◆ Exercise prompt
List every line in the material below that contains the string "dial", copying each one in full. Case counts.

◆ Data for processing

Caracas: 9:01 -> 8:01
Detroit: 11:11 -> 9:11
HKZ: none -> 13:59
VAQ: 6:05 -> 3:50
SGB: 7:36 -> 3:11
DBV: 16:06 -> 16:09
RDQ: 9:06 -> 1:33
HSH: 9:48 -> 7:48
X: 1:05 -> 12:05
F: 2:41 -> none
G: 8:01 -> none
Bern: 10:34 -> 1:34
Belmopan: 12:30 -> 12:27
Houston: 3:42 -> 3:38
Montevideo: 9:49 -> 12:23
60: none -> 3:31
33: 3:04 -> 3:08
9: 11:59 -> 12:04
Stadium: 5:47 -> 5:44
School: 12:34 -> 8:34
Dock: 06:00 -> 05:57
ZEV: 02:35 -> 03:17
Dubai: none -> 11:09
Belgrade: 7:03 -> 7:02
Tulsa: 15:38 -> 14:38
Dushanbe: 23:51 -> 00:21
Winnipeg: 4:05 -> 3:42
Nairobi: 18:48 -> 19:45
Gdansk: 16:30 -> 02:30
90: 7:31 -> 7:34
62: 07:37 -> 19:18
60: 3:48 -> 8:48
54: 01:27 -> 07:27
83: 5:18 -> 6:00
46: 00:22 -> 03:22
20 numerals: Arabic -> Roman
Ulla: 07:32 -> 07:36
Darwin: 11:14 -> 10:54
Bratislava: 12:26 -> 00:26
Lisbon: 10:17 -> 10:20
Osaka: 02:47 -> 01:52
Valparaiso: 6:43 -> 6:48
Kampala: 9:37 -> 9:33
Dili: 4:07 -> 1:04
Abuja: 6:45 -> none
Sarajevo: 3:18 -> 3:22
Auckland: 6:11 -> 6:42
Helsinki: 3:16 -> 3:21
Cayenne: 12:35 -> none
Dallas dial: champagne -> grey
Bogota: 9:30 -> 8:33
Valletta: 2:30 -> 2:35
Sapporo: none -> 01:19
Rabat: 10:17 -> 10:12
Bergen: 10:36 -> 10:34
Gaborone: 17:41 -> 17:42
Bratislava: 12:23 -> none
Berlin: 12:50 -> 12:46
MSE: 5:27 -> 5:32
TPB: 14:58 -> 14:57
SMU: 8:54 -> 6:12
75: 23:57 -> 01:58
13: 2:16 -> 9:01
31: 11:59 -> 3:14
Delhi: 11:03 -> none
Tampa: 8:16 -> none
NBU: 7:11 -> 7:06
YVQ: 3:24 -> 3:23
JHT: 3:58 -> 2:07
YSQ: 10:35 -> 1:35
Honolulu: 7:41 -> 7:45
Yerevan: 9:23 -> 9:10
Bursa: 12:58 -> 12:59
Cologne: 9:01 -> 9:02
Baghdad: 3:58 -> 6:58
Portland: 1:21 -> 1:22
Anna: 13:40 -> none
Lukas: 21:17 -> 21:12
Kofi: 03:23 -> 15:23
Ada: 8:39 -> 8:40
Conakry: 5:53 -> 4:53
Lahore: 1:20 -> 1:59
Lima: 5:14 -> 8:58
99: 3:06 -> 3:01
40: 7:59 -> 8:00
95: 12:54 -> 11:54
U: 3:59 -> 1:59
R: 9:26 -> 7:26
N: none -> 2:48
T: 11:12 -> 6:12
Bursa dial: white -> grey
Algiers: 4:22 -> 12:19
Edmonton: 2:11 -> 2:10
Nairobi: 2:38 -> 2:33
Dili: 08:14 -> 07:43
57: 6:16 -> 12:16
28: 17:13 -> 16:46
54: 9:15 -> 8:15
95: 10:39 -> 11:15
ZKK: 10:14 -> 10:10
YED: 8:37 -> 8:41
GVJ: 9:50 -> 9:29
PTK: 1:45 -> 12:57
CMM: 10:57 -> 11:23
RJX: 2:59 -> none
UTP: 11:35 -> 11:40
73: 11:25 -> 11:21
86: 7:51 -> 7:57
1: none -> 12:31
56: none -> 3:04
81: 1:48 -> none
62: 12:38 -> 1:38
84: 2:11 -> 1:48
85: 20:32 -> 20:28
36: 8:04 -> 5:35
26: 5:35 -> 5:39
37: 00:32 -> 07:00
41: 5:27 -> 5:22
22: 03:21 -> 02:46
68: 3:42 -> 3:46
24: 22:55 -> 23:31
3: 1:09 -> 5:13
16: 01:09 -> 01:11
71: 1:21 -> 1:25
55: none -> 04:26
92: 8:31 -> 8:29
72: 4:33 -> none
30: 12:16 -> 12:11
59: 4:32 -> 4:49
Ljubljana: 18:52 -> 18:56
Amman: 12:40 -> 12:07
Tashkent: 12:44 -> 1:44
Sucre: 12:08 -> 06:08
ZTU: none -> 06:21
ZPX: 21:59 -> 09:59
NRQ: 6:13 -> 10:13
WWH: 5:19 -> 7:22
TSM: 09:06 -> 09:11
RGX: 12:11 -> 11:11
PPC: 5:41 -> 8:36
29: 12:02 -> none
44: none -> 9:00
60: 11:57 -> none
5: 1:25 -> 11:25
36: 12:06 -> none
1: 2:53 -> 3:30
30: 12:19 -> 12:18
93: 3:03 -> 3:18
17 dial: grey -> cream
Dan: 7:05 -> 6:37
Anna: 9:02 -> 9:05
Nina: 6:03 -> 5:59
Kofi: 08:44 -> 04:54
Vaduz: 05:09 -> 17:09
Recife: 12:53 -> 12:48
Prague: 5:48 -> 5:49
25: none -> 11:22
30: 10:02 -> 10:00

◆ Exercise response
Dallas dial: champagne -> grey
Bursa dial: white -> grey
17 dial: grey -> cream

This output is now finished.